**Task prompt**
In full and without alteration, output each record given here.

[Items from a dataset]
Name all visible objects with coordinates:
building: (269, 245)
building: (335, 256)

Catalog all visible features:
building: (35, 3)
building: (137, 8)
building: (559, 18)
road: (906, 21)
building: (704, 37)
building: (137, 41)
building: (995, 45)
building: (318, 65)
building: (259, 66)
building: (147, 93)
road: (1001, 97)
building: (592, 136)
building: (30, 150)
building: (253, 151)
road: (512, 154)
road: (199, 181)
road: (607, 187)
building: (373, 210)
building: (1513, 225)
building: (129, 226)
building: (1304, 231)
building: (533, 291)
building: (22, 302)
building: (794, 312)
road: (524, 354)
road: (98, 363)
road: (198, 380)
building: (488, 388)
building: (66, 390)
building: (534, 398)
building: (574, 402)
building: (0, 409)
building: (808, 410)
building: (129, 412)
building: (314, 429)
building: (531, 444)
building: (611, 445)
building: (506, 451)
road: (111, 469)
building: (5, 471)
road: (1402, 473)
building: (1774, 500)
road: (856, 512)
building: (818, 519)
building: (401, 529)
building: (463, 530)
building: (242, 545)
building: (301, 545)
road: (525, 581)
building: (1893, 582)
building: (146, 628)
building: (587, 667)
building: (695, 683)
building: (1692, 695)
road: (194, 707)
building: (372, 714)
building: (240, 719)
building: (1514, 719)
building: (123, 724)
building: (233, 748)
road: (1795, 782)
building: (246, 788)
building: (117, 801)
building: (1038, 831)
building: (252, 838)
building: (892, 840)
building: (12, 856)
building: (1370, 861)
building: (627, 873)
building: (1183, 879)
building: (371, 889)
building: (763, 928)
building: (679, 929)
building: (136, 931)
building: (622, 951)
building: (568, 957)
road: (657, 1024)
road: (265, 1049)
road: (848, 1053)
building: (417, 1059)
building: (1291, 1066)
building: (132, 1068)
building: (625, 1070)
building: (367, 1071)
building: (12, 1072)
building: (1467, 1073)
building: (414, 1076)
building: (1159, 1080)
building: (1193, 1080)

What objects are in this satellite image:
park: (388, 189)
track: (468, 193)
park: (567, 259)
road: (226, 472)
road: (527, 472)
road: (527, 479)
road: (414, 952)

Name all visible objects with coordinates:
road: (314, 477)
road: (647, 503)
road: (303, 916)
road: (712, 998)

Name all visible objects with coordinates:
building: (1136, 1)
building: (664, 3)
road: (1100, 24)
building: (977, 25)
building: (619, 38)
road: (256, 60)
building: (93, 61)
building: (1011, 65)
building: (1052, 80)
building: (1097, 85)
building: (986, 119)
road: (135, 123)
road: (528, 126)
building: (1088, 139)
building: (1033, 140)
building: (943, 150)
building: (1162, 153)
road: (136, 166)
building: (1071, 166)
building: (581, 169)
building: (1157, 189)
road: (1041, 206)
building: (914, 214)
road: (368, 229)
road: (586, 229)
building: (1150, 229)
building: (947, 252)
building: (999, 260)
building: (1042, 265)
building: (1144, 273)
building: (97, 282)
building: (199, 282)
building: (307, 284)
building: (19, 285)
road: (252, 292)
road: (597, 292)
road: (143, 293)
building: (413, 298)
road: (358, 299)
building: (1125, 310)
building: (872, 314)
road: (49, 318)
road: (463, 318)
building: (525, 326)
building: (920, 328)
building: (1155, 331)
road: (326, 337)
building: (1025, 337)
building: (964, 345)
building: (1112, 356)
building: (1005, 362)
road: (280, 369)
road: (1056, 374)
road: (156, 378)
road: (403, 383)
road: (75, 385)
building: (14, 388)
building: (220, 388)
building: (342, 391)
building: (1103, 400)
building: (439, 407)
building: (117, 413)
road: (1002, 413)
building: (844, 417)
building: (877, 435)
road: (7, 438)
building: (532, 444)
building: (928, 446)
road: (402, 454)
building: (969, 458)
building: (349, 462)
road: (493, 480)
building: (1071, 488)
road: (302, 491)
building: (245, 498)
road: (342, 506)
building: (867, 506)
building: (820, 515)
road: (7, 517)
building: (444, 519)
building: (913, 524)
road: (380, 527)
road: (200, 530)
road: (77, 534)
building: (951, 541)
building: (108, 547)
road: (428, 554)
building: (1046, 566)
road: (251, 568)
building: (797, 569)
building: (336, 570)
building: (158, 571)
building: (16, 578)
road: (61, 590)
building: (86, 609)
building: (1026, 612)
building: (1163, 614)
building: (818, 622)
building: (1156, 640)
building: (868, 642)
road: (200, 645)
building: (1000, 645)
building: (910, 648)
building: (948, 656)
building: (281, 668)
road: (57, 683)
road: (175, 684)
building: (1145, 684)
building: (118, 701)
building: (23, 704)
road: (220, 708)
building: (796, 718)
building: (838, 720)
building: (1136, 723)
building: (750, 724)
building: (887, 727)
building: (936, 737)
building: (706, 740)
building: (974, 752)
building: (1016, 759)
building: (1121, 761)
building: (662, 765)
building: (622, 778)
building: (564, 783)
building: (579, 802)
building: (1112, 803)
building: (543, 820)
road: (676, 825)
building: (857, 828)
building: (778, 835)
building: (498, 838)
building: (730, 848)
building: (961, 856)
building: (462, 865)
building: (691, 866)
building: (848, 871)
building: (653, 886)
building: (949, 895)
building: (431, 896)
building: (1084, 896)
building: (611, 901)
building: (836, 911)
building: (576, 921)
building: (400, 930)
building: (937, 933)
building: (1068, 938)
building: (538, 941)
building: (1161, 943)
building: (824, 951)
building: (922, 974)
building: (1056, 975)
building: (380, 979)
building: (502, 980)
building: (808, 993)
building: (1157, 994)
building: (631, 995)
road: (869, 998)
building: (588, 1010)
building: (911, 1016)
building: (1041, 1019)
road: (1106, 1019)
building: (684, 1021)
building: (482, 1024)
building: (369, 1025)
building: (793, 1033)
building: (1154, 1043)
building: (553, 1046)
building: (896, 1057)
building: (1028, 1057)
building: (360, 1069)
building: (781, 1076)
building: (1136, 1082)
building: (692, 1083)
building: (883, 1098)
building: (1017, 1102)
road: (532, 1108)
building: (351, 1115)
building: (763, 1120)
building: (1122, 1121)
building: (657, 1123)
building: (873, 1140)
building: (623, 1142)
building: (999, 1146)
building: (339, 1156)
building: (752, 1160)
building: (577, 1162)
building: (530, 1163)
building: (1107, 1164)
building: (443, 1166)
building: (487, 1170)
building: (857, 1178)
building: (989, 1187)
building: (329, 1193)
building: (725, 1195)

**Written solution**
Name all visible objects with coordinates:
building: (269, 245)
building: (335, 256)

Catalog all visible features:
building: (35, 3)
building: (137, 8)
building: (559, 18)
road: (906, 21)
building: (704, 37)
building: (137, 41)
building: (995, 45)
building: (318, 65)
building: (259, 66)
building: (147, 93)
road: (1001, 97)
building: (592, 136)
building: (30, 150)
building: (253, 151)
road: (512, 154)
road: (199, 181)
road: (607, 187)
building: (373, 210)
building: (1513, 225)
building: (129, 226)
building: (1304, 231)
building: (533, 291)
building: (22, 302)
building: (794, 312)
road: (524, 354)
road: (98, 363)
road: (198, 380)
building: (488, 388)
building: (66, 390)
building: (534, 398)
building: (574, 402)
building: (0, 409)
building: (808, 410)
building: (129, 412)
building: (314, 429)
building: (531, 444)
building: (611, 445)
building: (506, 451)
road: (111, 469)
building: (5, 471)
road: (1402, 473)
building: (1774, 500)
road: (856, 512)
building: (818, 519)
building: (401, 529)
building: (463, 530)
building: (242, 545)
building: (301, 545)
road: (525, 581)
building: (1893, 582)
building: (146, 628)
building: (587, 667)
building: (695, 683)
building: (1692, 695)
road: (194, 707)
building: (372, 714)
building: (240, 719)
building: (1514, 719)
building: (123, 724)
building: (233, 748)
road: (1795, 782)
building: (246, 788)
building: (117, 801)
building: (1038, 831)
building: (252, 838)
building: (892, 840)
building: (12, 856)
building: (1370, 861)
building: (627, 873)
building: (1183, 879)
building: (371, 889)
building: (763, 928)
building: (679, 929)
building: (136, 931)
building: (622, 951)
building: (568, 957)
road: (657, 1024)
road: (265, 1049)
road: (848, 1053)
building: (417, 1059)
building: (1291, 1066)
building: (132, 1068)
building: (625, 1070)
building: (367, 1071)
building: (12, 1072)
building: (1467, 1073)
building: (414, 1076)
building: (1159, 1080)
building: (1193, 1080)

What objects are in this satellite image:
park: (388, 189)
track: (468, 193)
park: (567, 259)
road: (226, 472)
road: (527, 472)
road: (527, 479)
road: (414, 952)

Name all visible objects with coordinates:
road: (314, 477)
road: (647, 503)
road: (303, 916)
road: (712, 998)

Name all visible objects with coordinates:
building: (1136, 1)
building: (664, 3)
road: (1100, 24)
building: (977, 25)
building: (619, 38)
road: (256, 60)
building: (93, 61)
building: (1011, 65)
building: (1052, 80)
building: (1097, 85)
building: (986, 119)
road: (135, 123)
road: (528, 126)
building: (1088, 139)
building: (1033, 140)
building: (943, 150)
building: (1162, 153)
road: (136, 166)
building: (1071, 166)
building: (581, 169)
building: (1157, 189)
road: (1041, 206)
building: (914, 214)
road: (368, 229)
road: (586, 229)
building: (1150, 229)
building: (947, 252)
building: (999, 260)
building: (1042, 265)
building: (1144, 273)
building: (97, 282)
building: (199, 282)
building: (307, 284)
building: (19, 285)
road: (252, 292)
road: (597, 292)
road: (143, 293)
building: (413, 298)
road: (358, 299)
building: (1125, 310)
building: (872, 314)
road: (49, 318)
road: (463, 318)
building: (525, 326)
building: (920, 328)
building: (1155, 331)
road: (326, 337)
building: (1025, 337)
building: (964, 345)
building: (1112, 356)
building: (1005, 362)
road: (280, 369)
road: (1056, 374)
road: (156, 378)
road: (403, 383)
road: (75, 385)
building: (14, 388)
building: (220, 388)
building: (342, 391)
building: (1103, 400)
building: (439, 407)
building: (117, 413)
road: (1002, 413)
building: (844, 417)
building: (877, 435)
road: (7, 438)
building: (532, 444)
building: (928, 446)
road: (402, 454)
building: (969, 458)
building: (349, 462)
road: (493, 480)
building: (1071, 488)
road: (302, 491)
building: (245, 498)
road: (342, 506)
building: (867, 506)
building: (820, 515)
road: (7, 517)
building: (444, 519)
building: (913, 524)
road: (380, 527)
road: (200, 530)
road: (77, 534)
building: (951, 541)
building: (108, 547)
road: (428, 554)
building: (1046, 566)
road: (251, 568)
building: (797, 569)
building: (336, 570)
building: (158, 571)
building: (16, 578)
road: (61, 590)
building: (86, 609)
building: (1026, 612)
building: (1163, 614)
building: (818, 622)
building: (1156, 640)
building: (868, 642)
road: (200, 645)
building: (1000, 645)
building: (910, 648)
building: (948, 656)
building: (281, 668)
road: (57, 683)
road: (175, 684)
building: (1145, 684)
building: (118, 701)
building: (23, 704)
road: (220, 708)
building: (796, 718)
building: (838, 720)
building: (1136, 723)
building: (750, 724)
building: (887, 727)
building: (936, 737)
building: (706, 740)
building: (974, 752)
building: (1016, 759)
building: (1121, 761)
building: (662, 765)
building: (622, 778)
building: (564, 783)
building: (579, 802)
building: (1112, 803)
building: (543, 820)
road: (676, 825)
building: (857, 828)
building: (778, 835)
building: (498, 838)
building: (730, 848)
building: (961, 856)
building: (462, 865)
building: (691, 866)
building: (848, 871)
building: (653, 886)
building: (949, 895)
building: (431, 896)
building: (1084, 896)
building: (611, 901)
building: (836, 911)
building: (576, 921)
building: (400, 930)
building: (937, 933)
building: (1068, 938)
building: (538, 941)
building: (1161, 943)
building: (824, 951)
building: (922, 974)
building: (1056, 975)
building: (380, 979)
building: (502, 980)
building: (808, 993)
building: (1157, 994)
building: (631, 995)
road: (869, 998)
building: (588, 1010)
building: (911, 1016)
building: (1041, 1019)
road: (1106, 1019)
building: (684, 1021)
building: (482, 1024)
building: (369, 1025)
building: (793, 1033)
building: (1154, 1043)
building: (553, 1046)
building: (896, 1057)
building: (1028, 1057)
building: (360, 1069)
building: (781, 1076)
building: (1136, 1082)
building: (692, 1083)
building: (883, 1098)
building: (1017, 1102)
road: (532, 1108)
building: (351, 1115)
building: (763, 1120)
building: (1122, 1121)
building: (657, 1123)
building: (873, 1140)
building: (623, 1142)
building: (999, 1146)
building: (339, 1156)
building: (752, 1160)
building: (577, 1162)
building: (530, 1163)
building: (1107, 1164)
building: (443, 1166)
building: (487, 1170)
building: (857, 1178)
building: (989, 1187)
building: (329, 1193)
building: (725, 1195)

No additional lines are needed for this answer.